- **EXERCISE GOAL**
In the records below, pick out all lines containing the word "star".

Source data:
<<<<
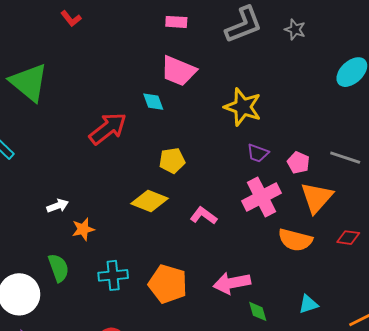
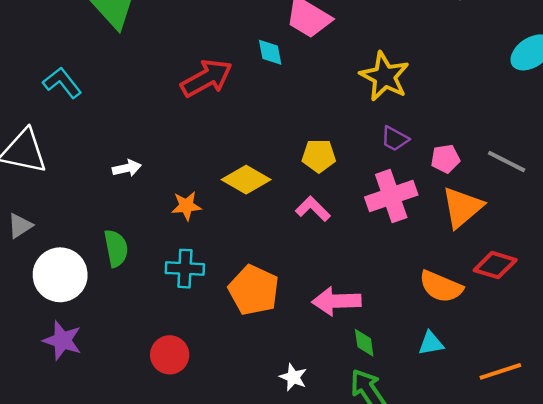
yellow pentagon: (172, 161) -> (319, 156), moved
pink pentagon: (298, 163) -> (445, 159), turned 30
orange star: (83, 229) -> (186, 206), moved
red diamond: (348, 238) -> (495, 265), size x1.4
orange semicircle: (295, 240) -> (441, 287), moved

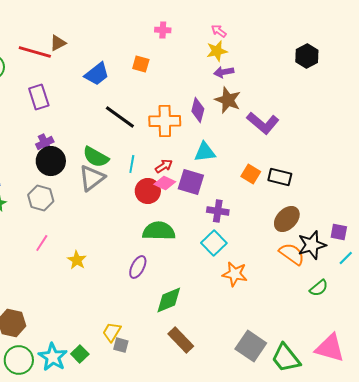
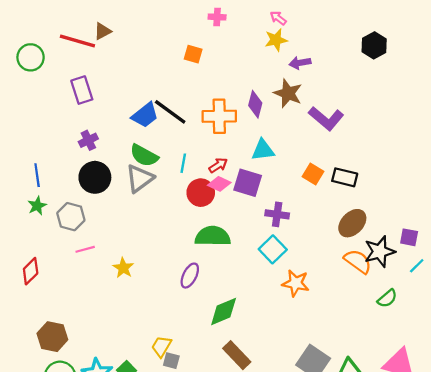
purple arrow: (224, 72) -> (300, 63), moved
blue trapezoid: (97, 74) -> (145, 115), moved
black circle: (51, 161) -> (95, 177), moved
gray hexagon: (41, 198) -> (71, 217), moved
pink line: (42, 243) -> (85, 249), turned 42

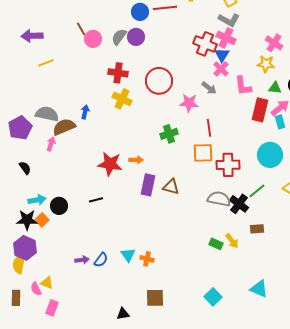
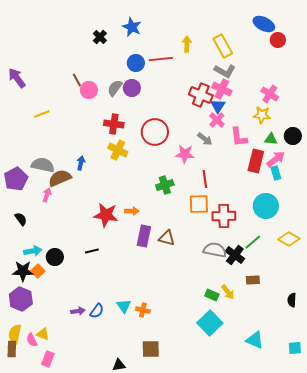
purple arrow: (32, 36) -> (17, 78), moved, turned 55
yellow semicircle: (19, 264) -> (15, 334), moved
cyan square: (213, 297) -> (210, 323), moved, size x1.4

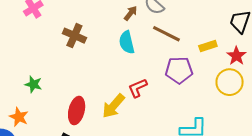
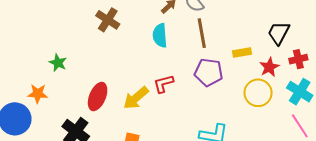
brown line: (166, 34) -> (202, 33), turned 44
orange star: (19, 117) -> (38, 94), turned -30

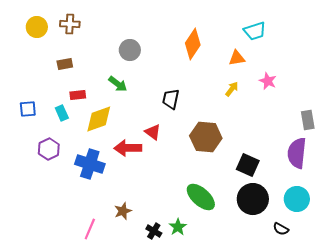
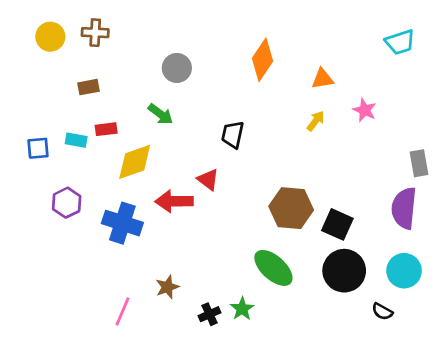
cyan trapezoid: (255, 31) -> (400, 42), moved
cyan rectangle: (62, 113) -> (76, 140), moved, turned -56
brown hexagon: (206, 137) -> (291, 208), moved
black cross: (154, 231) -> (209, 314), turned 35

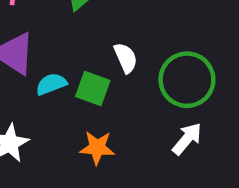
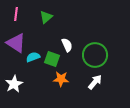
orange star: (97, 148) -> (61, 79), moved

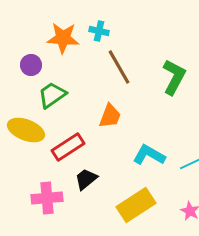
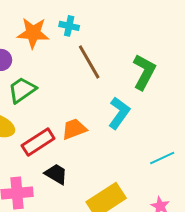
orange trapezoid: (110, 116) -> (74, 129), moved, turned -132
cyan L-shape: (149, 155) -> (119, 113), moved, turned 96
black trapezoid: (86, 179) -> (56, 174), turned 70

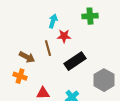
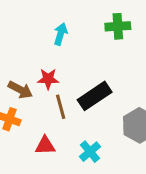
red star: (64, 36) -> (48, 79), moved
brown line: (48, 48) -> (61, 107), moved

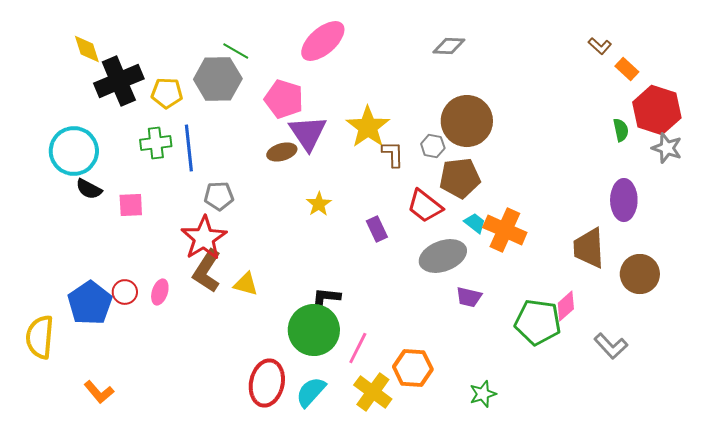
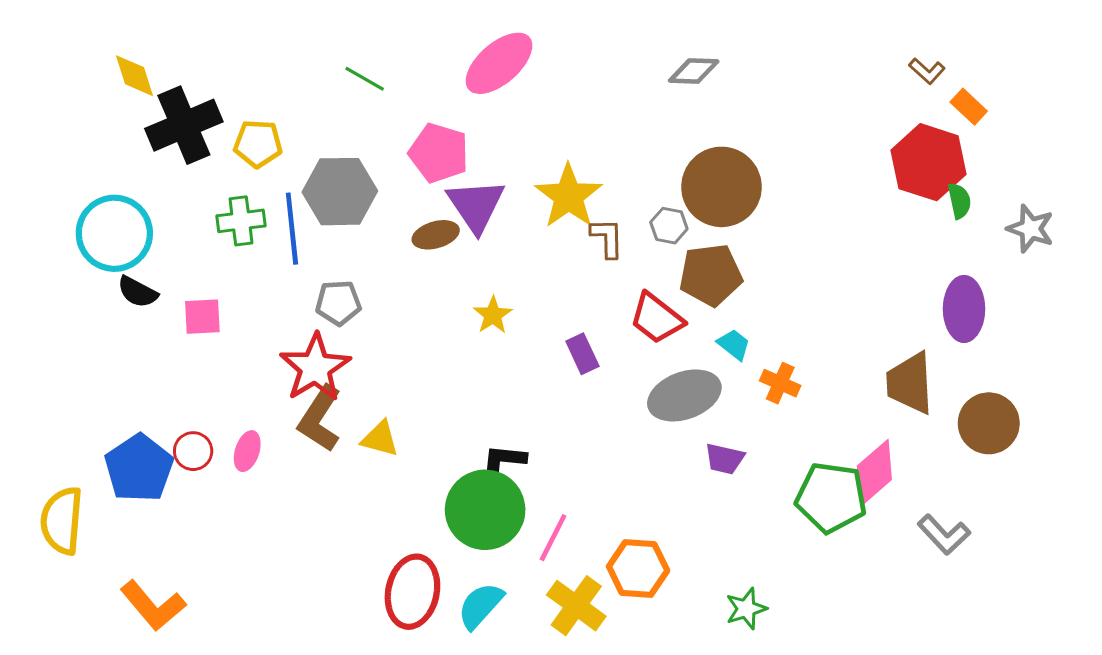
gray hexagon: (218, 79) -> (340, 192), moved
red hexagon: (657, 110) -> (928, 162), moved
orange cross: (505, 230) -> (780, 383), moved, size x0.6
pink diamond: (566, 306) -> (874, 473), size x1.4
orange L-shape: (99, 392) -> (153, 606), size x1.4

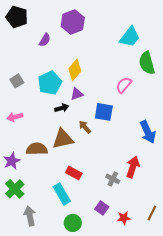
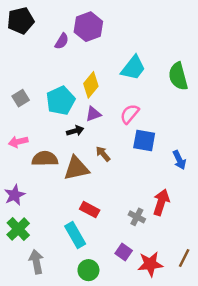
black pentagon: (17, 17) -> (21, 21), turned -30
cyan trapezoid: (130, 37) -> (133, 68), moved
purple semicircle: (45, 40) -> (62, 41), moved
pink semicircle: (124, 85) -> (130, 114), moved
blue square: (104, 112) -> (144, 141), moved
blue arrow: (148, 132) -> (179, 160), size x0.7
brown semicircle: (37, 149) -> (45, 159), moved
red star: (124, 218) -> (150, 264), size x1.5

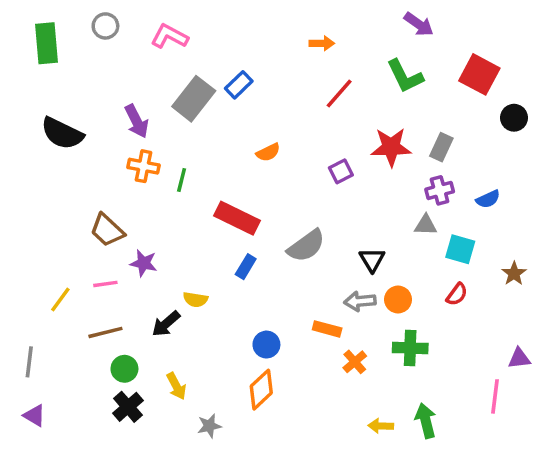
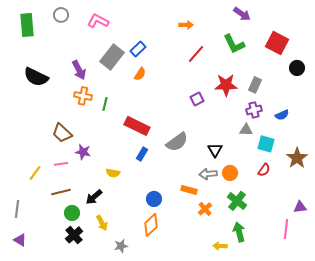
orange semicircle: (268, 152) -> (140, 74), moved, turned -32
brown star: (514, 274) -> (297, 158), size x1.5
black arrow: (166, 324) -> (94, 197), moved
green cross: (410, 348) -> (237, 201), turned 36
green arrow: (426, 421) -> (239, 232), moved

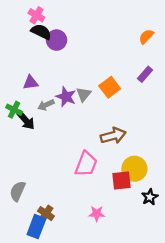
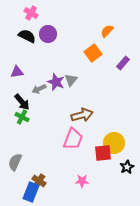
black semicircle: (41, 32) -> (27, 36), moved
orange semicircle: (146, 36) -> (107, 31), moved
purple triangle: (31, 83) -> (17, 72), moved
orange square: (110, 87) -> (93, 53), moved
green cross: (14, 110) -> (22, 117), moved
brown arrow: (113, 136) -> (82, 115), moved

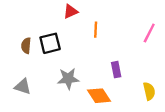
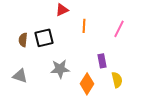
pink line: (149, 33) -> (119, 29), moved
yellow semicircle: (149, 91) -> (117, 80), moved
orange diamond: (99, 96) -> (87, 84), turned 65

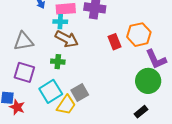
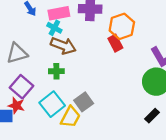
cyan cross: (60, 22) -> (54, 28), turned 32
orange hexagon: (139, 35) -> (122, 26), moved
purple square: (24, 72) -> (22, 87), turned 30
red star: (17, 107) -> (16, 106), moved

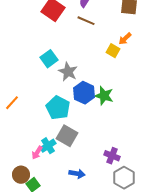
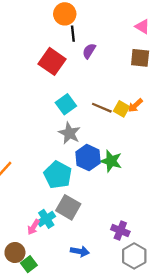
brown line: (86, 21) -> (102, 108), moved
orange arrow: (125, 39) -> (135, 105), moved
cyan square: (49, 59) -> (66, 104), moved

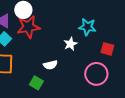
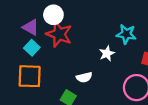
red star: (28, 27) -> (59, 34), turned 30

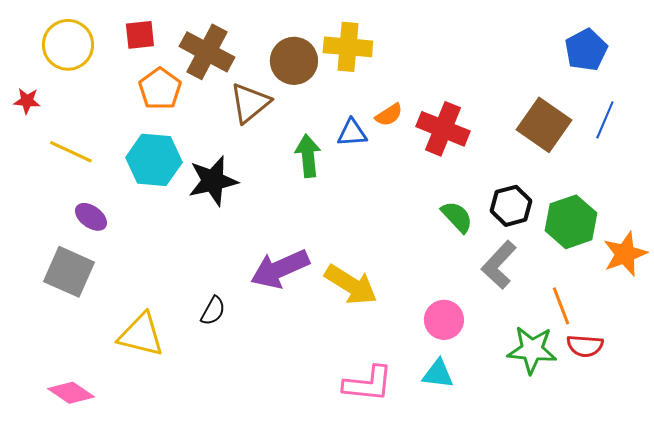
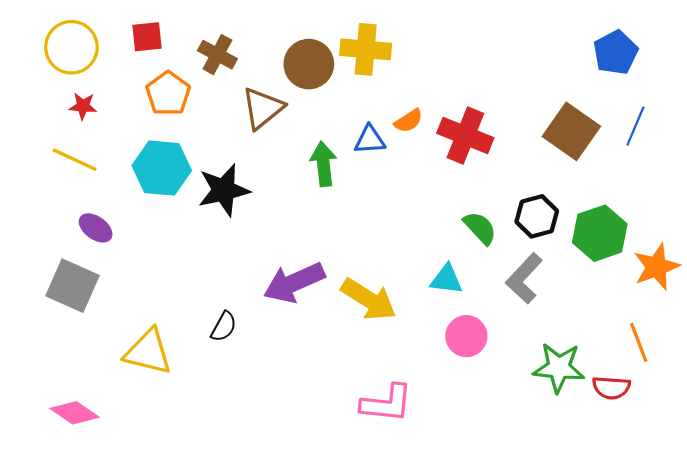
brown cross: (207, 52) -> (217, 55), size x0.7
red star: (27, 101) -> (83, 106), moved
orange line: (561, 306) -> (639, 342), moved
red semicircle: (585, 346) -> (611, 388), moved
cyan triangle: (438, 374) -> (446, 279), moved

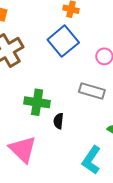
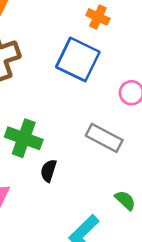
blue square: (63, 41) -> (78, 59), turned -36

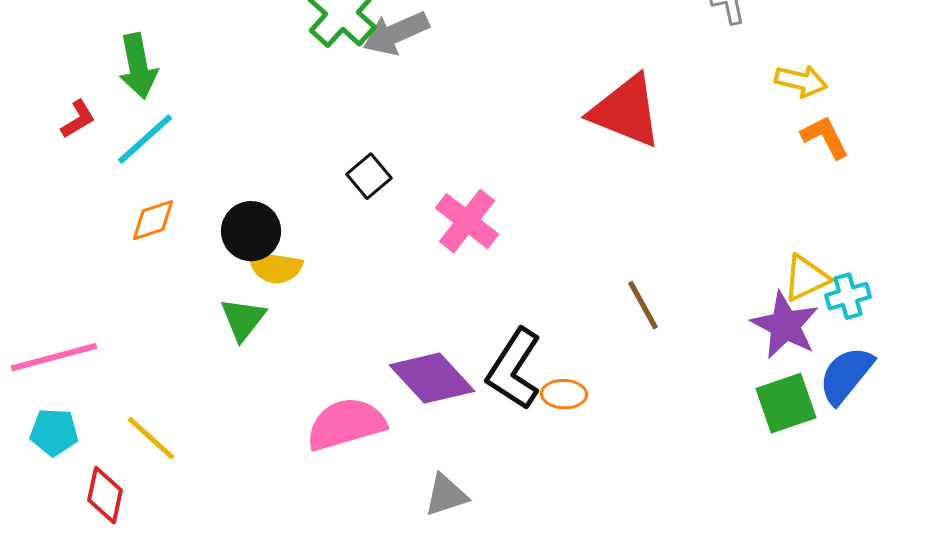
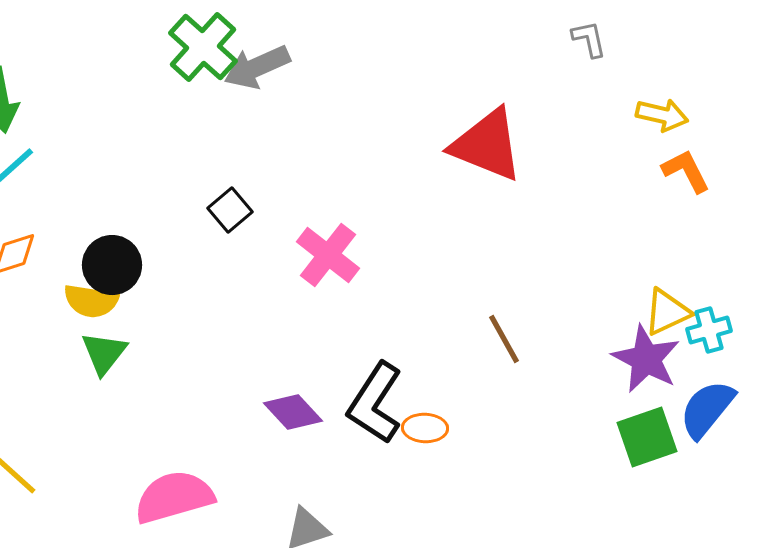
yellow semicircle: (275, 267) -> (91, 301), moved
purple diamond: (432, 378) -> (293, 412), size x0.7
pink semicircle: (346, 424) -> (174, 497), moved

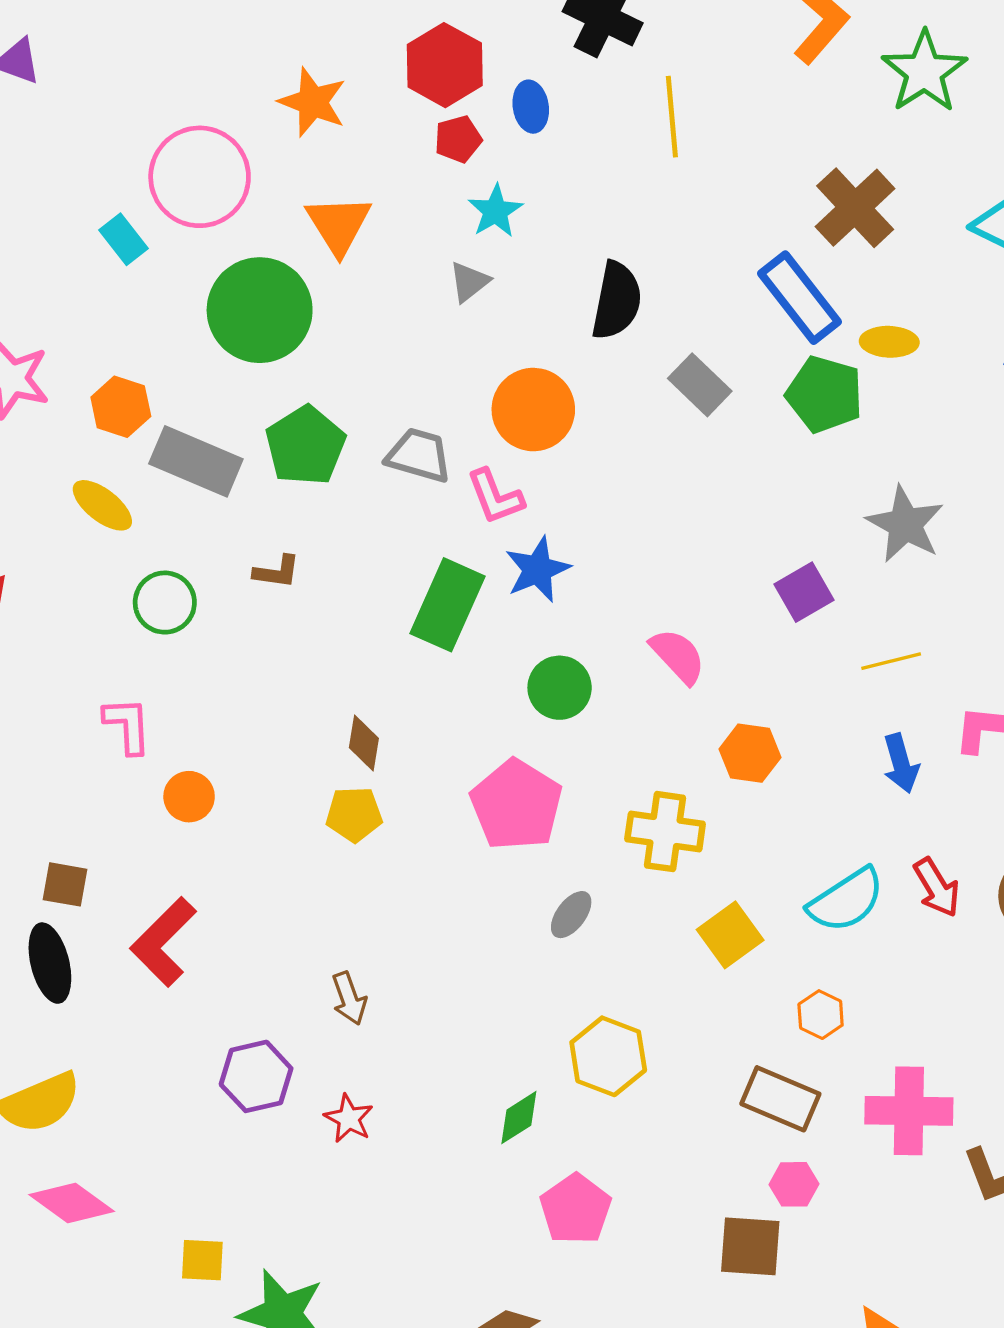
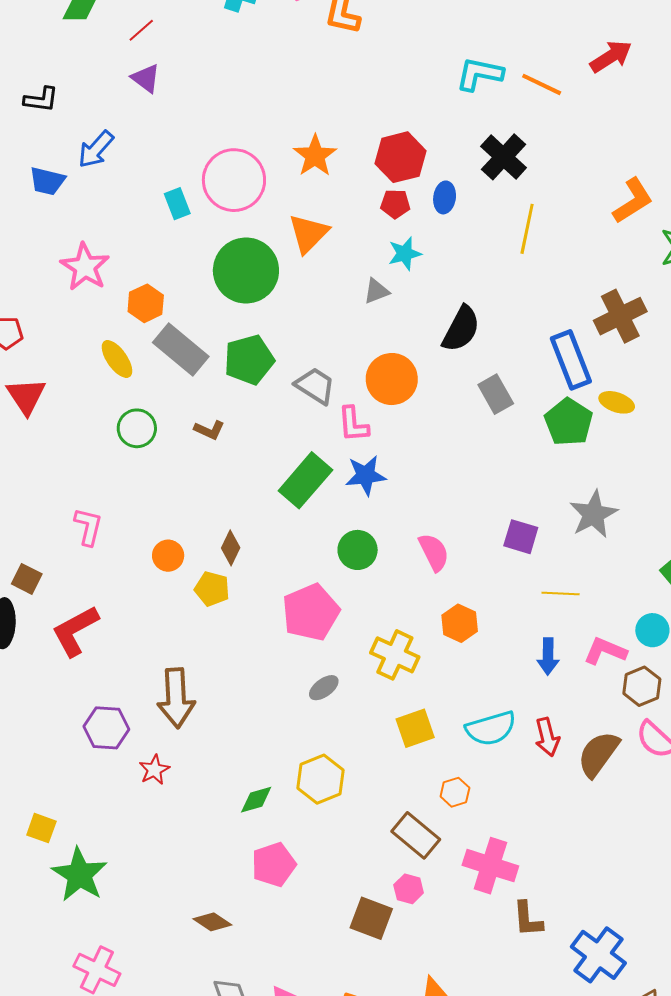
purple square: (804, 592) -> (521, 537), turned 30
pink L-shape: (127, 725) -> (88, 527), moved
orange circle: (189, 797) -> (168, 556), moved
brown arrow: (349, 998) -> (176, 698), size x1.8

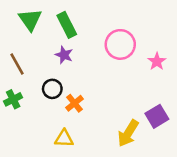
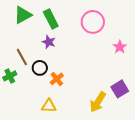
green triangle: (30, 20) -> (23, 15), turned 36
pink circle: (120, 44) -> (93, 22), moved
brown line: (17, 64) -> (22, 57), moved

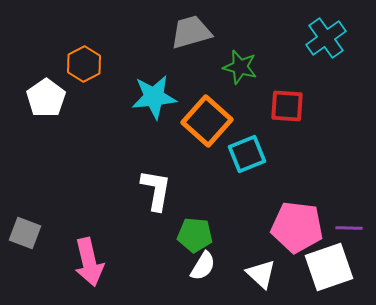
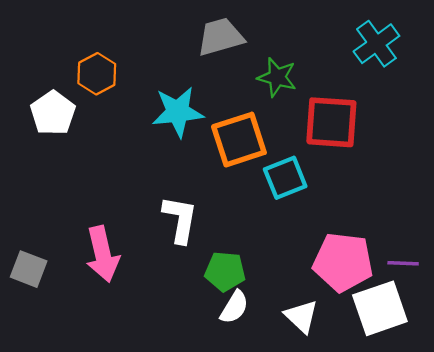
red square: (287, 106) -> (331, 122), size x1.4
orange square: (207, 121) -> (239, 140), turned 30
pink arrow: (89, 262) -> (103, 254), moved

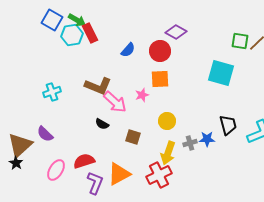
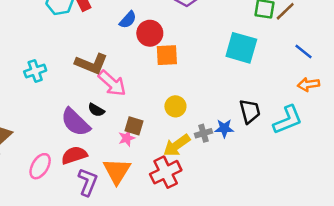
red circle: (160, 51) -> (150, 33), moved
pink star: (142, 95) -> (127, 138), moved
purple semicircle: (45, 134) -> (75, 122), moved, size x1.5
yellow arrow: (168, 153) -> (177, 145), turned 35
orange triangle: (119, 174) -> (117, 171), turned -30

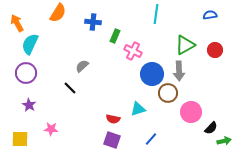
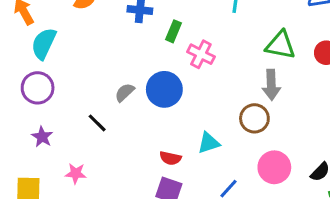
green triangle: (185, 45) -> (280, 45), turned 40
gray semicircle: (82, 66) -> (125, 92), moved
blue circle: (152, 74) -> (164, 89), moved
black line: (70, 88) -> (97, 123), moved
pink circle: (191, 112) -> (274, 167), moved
>>>>
- **COMPLETED EXERCISE**
orange star: (83, 229) -> (186, 206), moved
orange star: (19, 117) -> (38, 94), turned -30
orange star: (97, 148) -> (61, 79), moved
red star: (64, 36) -> (48, 79), moved
red star: (124, 218) -> (150, 264), size x1.5
brown star: (514, 274) -> (297, 158), size x1.5
red star: (17, 107) -> (16, 106), moved
red star: (28, 27) -> (59, 34), turned 30
red star: (27, 101) -> (83, 106), moved
pink star: (142, 95) -> (127, 138), moved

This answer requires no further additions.